Record excerpts:

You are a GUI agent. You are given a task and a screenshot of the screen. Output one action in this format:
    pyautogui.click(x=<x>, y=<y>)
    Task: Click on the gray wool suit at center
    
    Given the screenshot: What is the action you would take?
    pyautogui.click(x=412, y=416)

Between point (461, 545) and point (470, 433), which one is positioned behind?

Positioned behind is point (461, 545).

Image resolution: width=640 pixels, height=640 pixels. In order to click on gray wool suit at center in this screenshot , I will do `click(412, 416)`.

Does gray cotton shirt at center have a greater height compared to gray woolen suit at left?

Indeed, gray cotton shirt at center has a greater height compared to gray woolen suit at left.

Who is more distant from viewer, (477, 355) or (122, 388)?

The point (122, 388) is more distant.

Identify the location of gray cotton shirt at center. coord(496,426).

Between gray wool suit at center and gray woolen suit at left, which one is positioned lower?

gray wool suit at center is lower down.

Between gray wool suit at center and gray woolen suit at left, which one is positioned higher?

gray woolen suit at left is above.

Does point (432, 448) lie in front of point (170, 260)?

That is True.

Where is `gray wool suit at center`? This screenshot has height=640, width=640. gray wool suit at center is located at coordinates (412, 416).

* * *

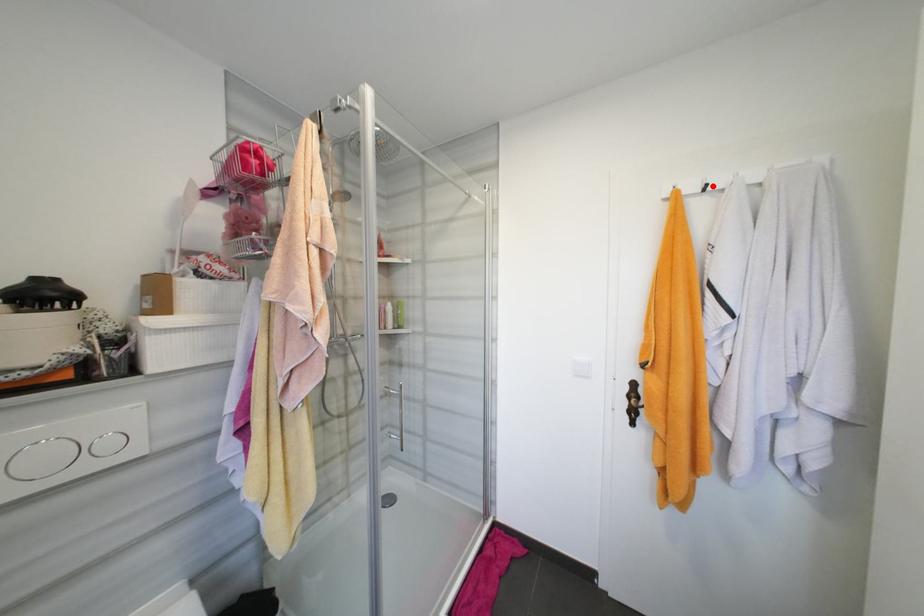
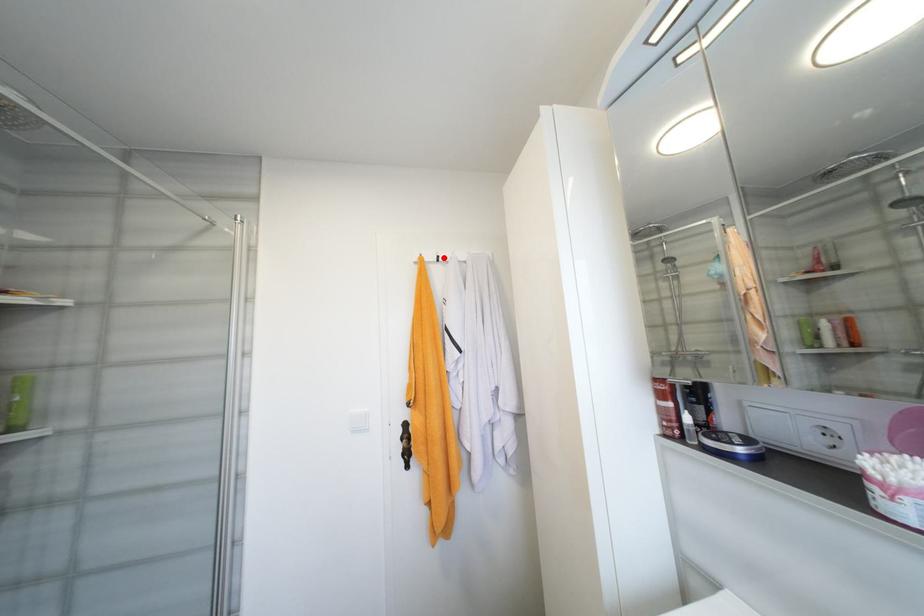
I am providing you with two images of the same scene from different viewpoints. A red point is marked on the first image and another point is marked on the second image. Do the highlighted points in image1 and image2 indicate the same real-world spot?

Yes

Task brief:
Copy out the records verbatim, from the line with "gray wool suit at center is lower down." to the line with "That is True.", both included.

Output for this task:
gray wool suit at center is lower down.

Between gray wool suit at center and gray woolen suit at left, which one is positioned higher?

gray woolen suit at left is above.

Does point (432, 448) lie in front of point (170, 260)?

That is True.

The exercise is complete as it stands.